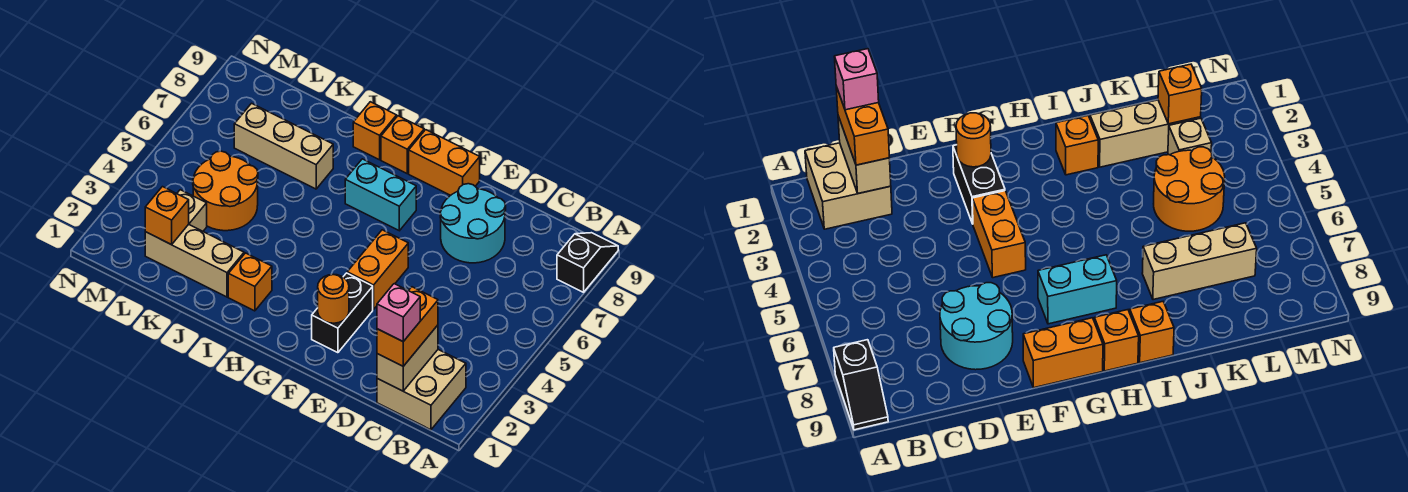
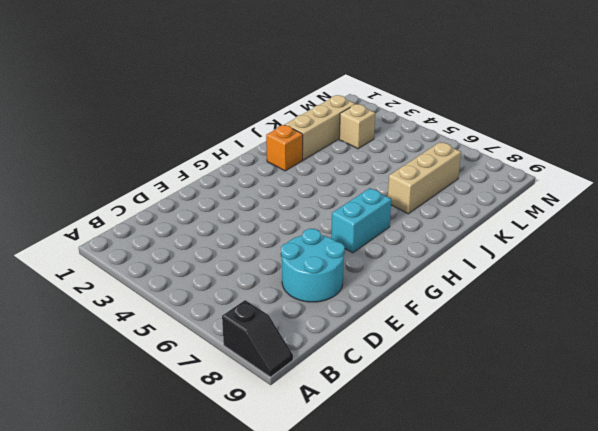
none -> tan brick B1:C2 level 1
none -> black brick F2:F3 level 1
none -> orange brick F4:F5 level 1

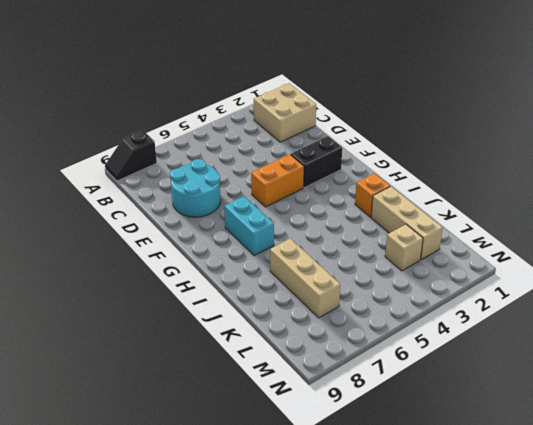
none -> orange brick F9:G9 level 1
none -> orange brick H9 level 1
none -> orange brick I9 level 1

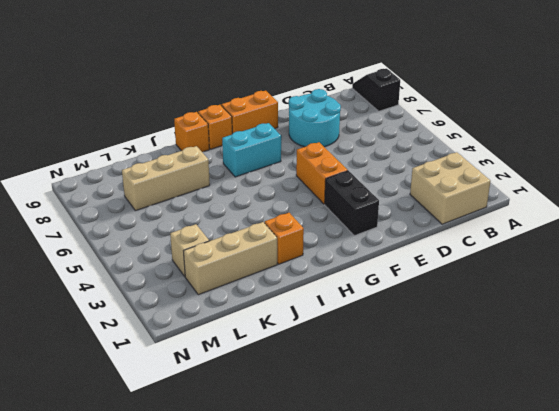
none -> orange round brick K4:L5 level 1
none -> tan brick C1:C2 level 2
none -> orange round brick F2 level 2

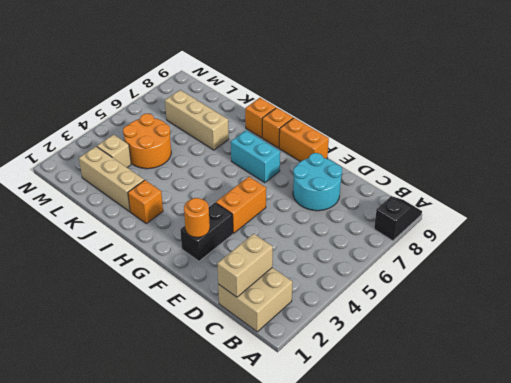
none -> orange brick L2 level 2
none -> orange brick C1:C2 level 3
none -> pink brick C1 level 4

Assignment:
Please reproduce exactly, and nothing more, the lines from the one containing "none -> orange brick H9 level 1" through the last line of the entries, both included; pictures stay out.

Task result:
none -> orange brick H9 level 1
none -> orange brick I9 level 1

none -> orange round brick K4:L5 level 1
none -> tan brick C1:C2 level 2
none -> orange round brick F2 level 2

none -> orange brick L2 level 2
none -> orange brick C1:C2 level 3
none -> pink brick C1 level 4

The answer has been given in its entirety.